- What to work on
Reproduce every line of the listing below word for word, leaving out the pictures.

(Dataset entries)

● ● ● ● ● ● ●

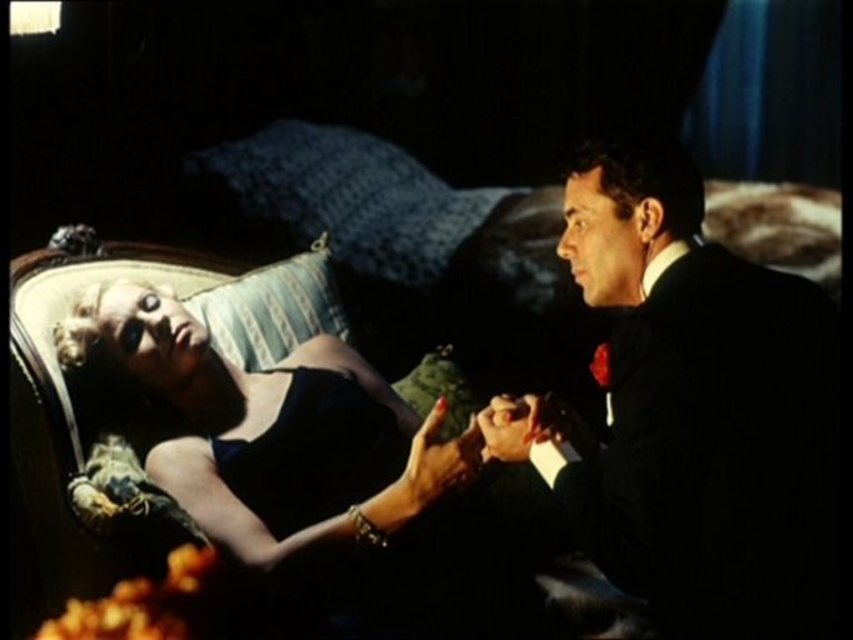
Which is above, shiny black dress at center or shiny black suit at right?

shiny black dress at center is above.

Between shiny black dress at center and shiny black suit at right, which one has less height?

shiny black suit at right is shorter.

Where is `shiny black dress at center`? The image size is (853, 640). shiny black dress at center is located at coordinates (527, 429).

At what (x,y) coordinates should I click in order to perform the action: click on shiny black dress at center. Please return your answer as a coordinate pair (x, y). Looking at the image, I should click on (527, 429).

Between point (618, 420) and point (363, 596), which one is positioned in front?

Point (618, 420) is in front.

Is point (584, 163) farther from viewer compared to point (300, 400)?

No, (584, 163) is in front of (300, 400).

Is point (674, 310) positioned before point (189, 436)?

Yes, point (674, 310) is closer to viewer.

The height and width of the screenshot is (640, 853). I want to click on shiny black suit at right, so click(x=698, y=406).

Which is behind, point (614, 385) or point (527, 513)?

Point (527, 513)

Is shiny black dress at center below matte black dress at center?

No.

Find the location of `shiny black dress at center`. shiny black dress at center is located at coordinates (527, 429).

Where is `shiny black dress at center`? shiny black dress at center is located at coordinates (527, 429).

● ● ● ● ● ● ●

- Output
Which is above, shiny black dress at center or shiny black suit at right?

shiny black dress at center is above.

Between shiny black dress at center and shiny black suit at right, which one has less height?

shiny black suit at right is shorter.

Where is `shiny black dress at center`? The image size is (853, 640). shiny black dress at center is located at coordinates (527, 429).

At what (x,y) coordinates should I click in order to perform the action: click on shiny black dress at center. Please return your answer as a coordinate pair (x, y). Looking at the image, I should click on (527, 429).

Between point (618, 420) and point (363, 596), which one is positioned in front?

Point (618, 420) is in front.

Is point (584, 163) farther from viewer compared to point (300, 400)?

No, (584, 163) is in front of (300, 400).

Is point (674, 310) positioned before point (189, 436)?

Yes, point (674, 310) is closer to viewer.

The height and width of the screenshot is (640, 853). I want to click on shiny black suit at right, so click(x=698, y=406).

Which is behind, point (614, 385) or point (527, 513)?

Point (527, 513)

Is shiny black dress at center below matte black dress at center?

No.

Find the location of `shiny black dress at center`. shiny black dress at center is located at coordinates (527, 429).

Where is `shiny black dress at center`? shiny black dress at center is located at coordinates (527, 429).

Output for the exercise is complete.